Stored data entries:
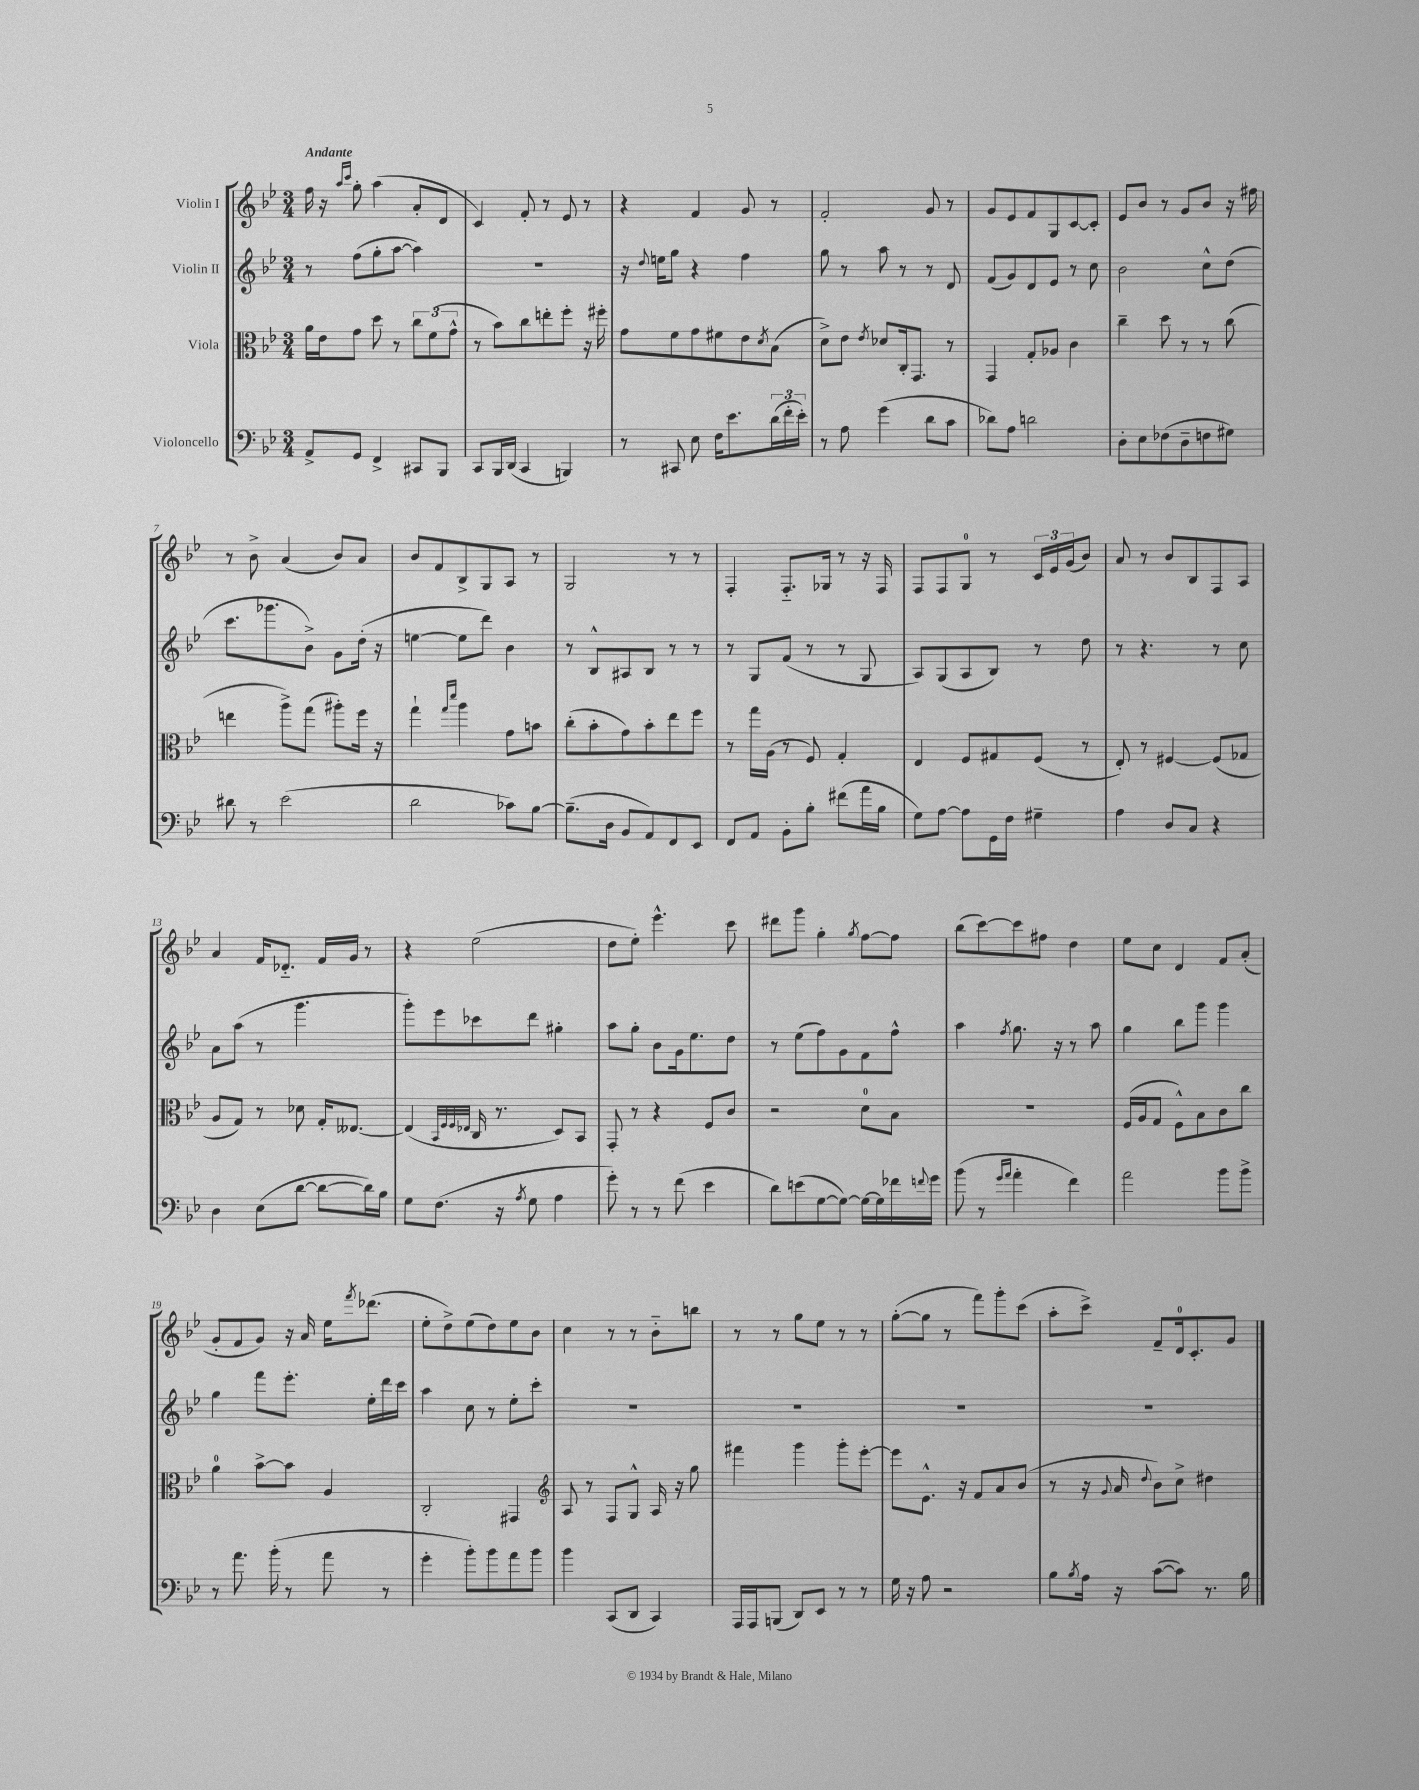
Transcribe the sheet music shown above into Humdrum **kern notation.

**kern	**kern	**kern	**kern
*part4	*part3	*part2	*part1
*staff4	*staff3	*staff2	*staff1
*I"Violoncello	*I"Viola	*I"Violin II	*I"Violin I
*clefF4	*clefC3	*clefG2	*clefG2
*k[b-e-]	*k[b-e-]	*k[b-e-]	*k[b-e-]
*M3/4	*M3/4	*M3/4	*M3/4
=1	=1	=1	=1
!	!	!	!LO:TX:a:B:t=Andante
8AA^/L	16a\LL	8r	16ff\
.	16e-\J	.	16r
.	.	.	16qqaa/LL
.	.	.	16qqccc/JJ
8GG/J	8g\J	(8ff\L	8gg'\
4FF^/	8dd\	8gg'\	(4aa\
.	8r	[8aa\J	.
8CC#X/L	12cc\L	4aa\])	8a'/L
.	(12f\	.	.
8BBB-/J	.	.	8d/J
.	12g^^\J	.	.
=2	=2	=2	=2
8CC/L	8r	2.r	4c/)
16BBB-/L	8b-\L)	.	.
(16DD/JJ	.	.	.
4CC/	8cc\	.	8f'/
.	8een'\	.	8r
4BBBn/)	8ff'\J	.	8e-/
.	16r	.	8r
.	16ff#X'\	.	.
=3	=3	=3	=3
8r	8g\L	16r	4r
.	.	8qqdd/	.
.	.	16een\KL	.
8CC#X/	8f\	8gg\J	.
8E-\	8g\	4r	4f/
16F\KL	8f#X\	.	.
8.e-\	.	.	.
.	8e-\	4ff\	8g/
.	8qd/	.	.
(24d\L	(8B-\J	.	8r
24f'\	.	.	.
24e-'\JJ)	.	.	.
=4	=4	=4	=4
8r	8d^\L)	8gg\	2f'/
8A\	8e-\J	8r	.
.	8qe-/	.	.
(4g\	8d-X/L	8aa\	.
.	16C'/k	8r	.
.	8.GG/J	.	.
8d\L	.	8r	8g/
8c\J	8r	8d/	8r
=5	=5	=5	=5
8d-X\L)	4GG/	(8f/L	8g/L
8A\J	.	8g/)	8e-/
2dn\	8G'/L	8d/	8f/
.	8A-X/J	8e-/J	8G/
.	4c\	8r	[8c/
.	.	8cc\	8c'/J]
=6	=6	=6	=6
8D'\L	4cc~\	2b-\	8e-/L
8E-\	.	.	8b-/J
(8F-X\	8dd\	.	8r
8D~\	8r	.	8g/L
8Fn\	8r	8cc^^\L	8b-/J
8G#X\J)	(8cc\	(8dd\J	16r
.	.	.	16ff#X\
!!LO:LB:g=z
=7	=7	=7	=7
8d#X\	4een\	8.ccc\L	8r
8r	.	.	8b-^\
.	.	8.ggg-X\	.
(2e-\	8aa^\L)	.	(4a/
.	(8gg\J	8b-^\J)	.
.	8aa#X'\L)	8g\L	8b-/L)
.	16ff\Jk	(16dd'\Jk	8a/J
.	16r	16r	.
=8	=8	=8	=8
2d\	4gg`\	[4een\	8b-/L
.	.	.	8f/
.	16qqgg/LL	.	.
.	16qqddd/JJ	.	.
.	4aa\	8ee\L]	8B-^/
.	.	8ddd\J)	8G/
8c-X\L)	8g\L	4b-\	8A/J
[8B-\J	8bn\J	.	8r
=9	=9	=9	=9
(8.B-~\L]	(8cc'\L	8r	2G/
.	8b-'\	8B-^^/L	.
16D\Jk	.	.	.
8BB-/L	8g\)	8A#X/	.
8AA/)	8b-'\	8B-/J	.
8FF/	8ee-\	8r	8r
8EE-/J	8ff\J	8r	8r
=10	=10	=10	=10
8FF/L	8r	8r	4F'/
8AA/J	16gg\LL	8G/L	.
.	(16A\JJ	.	.
8BB-'\L	8r	(8f/J	8.F/L
8B-'\J	8F/)	8r	.
.	.	.	16G-X/Jk
(8f#X\L	4G'/	8r	8r
16a\L	.	8G/	16r
16B-\JJ	.	.	16F/
=11	=11	=11	=11
8G\L)	4E-/	8A/L)	8F/L
[8A\J	.	(8G/	8F/
8A\L]	8F/L	8A/	8G/J
16GG\L	8G#X/	8B-/J)	8r
16F\JJ	.	.	.
4G#X~\	(8F/J	8r	24c/LL
.	.	.	24e-/
.	.	.	(24g/J
.	8r	8dd\	8b-/J)
=12	=12	=12	=12
4A\	8E-'/)	8r	8a/
.	8r	4.r	8r
8D/L	[4F#X/	.	8b-/L
8C/J	.	.	8B-/
4r	(8F#/L]	8r	8F/
.	8G-X/J	8cc\	8A/J
!!LO:LB:g=z
=13	=13	=13	=13
4D\	8A/L	8a\L	4a/
.	8G/J)	(8aa\J	.
(8E-\L	8r	8r	16f/KL
.	.	.	8.d-X/J
[8d\J	8d-X\	4.ggg\	.
8d\L_	16G'/KL	.	16f/LL
.	[8.E--X/J	.	16g/JJ
16d\L])	.	.	8r
16B-\JJ	.	.	.
=14	=14	=14	=14
8G\L	(4E--/]	8ggg'\L)	4r
(8.F\J	.	8eee-\	.
.	32qqBB-/LLL	.	.
.	32qqF/	.	.
.	32qqF/	.	.
.	32qqE-X/JJJ	.	.
.	16C/	8ccc-X\	(2ee-\
16r	8.r	.	.
8qA/	.	.	.
8G\	.	8ddd\J	.
4A\	8D/L)	4gg#X'\	.
.	8BB-/J	.	.
=15	=15	=15	=15
8g'\)	8GG'/	8aa\L	8dd\L
8r	8r	8gg'\J	8ee-'\J)
8r	4r	8b-\L	4.eee-^^\
(8f\	.	16g\k	.
.	.	8.ee-\	.
4e-\	8F/L	.	.
.	8c/J	8dd\J	8ccc\
=16	=16	=16	=16
8d\L)	2r	8r	8ddd#X\L
(8en\	.	(8ee-\L	8ggg\J
[8G\	.	8ff\)	4gg'\
8G\J_)	.	8g\	.
.	.	.	8qgg/
16G\LL_	8d\L	8f\	[8ff\L
16G\]	.	.	.
16f-X\	8B-\J	8ff^^\J	8ff\J]
8qqfn/	.	.	.
16g\JJ	.	.	.
=17	=17	=17	=17
(8b-\	2.r	4aa\	(8bb-\L
8r	.	.	[8ccc\)
16qqg/LL	.	.	.
16qqa/JJ	.	8qff/	.
4a'\	.	8.gg\	8ccc\]
.	.	.	8ff#X\J
.	.	16r	.
4f\)	.	8r	4dd\
.	.	8aa\	.
=18	=18	=18	=18
2a\	(16F/LL	4gg\	8ee-\L
.	16A/J	.	.
.	8G/J	.	8cc\J
.	8F^^\L)	8bb-\L	4d/
.	8B-\	8ggg\J	.
8b-\L	8c\	4ggg\	8f/L
8b-^\J	8cc\J	.	(8a'/J
!!LO:LB:g=z
=19	=19	=19	=19
8r	4a\	4gg\	8g'/L
8.a\	.	.	8f/
.	[8b-^\L	8fff\L	8g/J)
(16b-'\	.	.	.
8r	8b-\J]	8.eee-'\J	16r
.	.	.	16a/
8a\	4A/	.	16ee-\KL
.	.	.	8qfff/
.	.	16ee-'\LL	(8.ddd-X\J
8r	.	16ddd\	.
.	.	16ccc\JJ	.
=20	=20	=20	=20
4g'\	2C'/	4aa\	8ee-'\L
.	.	.	8dd^\)
8b-'\L)	.	8cc\	(8ee-\
8b-\	.	8r	8dd\)
8a\	4GG#X/	8ee-'\L	8ee-\
8b-\J	.	8ccc'\J	8b-\J
=21	=21	=21	=21
*	*clefG2	*	*
4b-\	8A/	2.r	4cc\
.	8r	.	.
(8CC/L	8F/L	.	8r
8DD/J	8G^^/J	.	8r
4CC/)	16A/	.	8b-\L
.	16r	.	.
.	8gg\	.	8bbn\J
=22	=22	=22	=22
16AAA/LL	4fff#X\	2.r	8r
16AAA/J	.	.	.
(8BBBn/J	.	.	8r
8DD/L)	4ggg\	.	8gg\L
8EE-/J	.	.	8ee-\J
8r	8ggg'\L	.	8r
8r	[8eee-'\J	.	8r
=23	=23	=23	=23
16G\	8eee-\L]	2.r	([8gg'\L
16r	.	.	.
8A\	8.e-^^\J	.	8gg\J]
2r	.	.	8r
.	16r	.	.
.	8f/L	.	8fff\L)
.	8a/	.	8ggg'\
.	(8b-/J	.	(8ccc\J
=24	=24	=24	=24
8B-\L	8r	2.r	8aa'\L
8qB-/	.	.	.
16A\Jk	16r	.	8ccc^\J)
.	8qqg/	.	.
16r	16a/	.	.
.	8qqdd/	.	.
([8c\L	8b-\L)	.	8f~/L
8c\J])	8cc^\J	.	16d/k
.	.	.	8.c'/
8.r	4dd#X\	.	.
.	.	.	8g/J
16B-\	.	.	.
==	==	==	==
*-	*-	*-	*-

*To be done:* How many lines in the items contain the string "kern"? Reply with the number only.

*Task result:* 2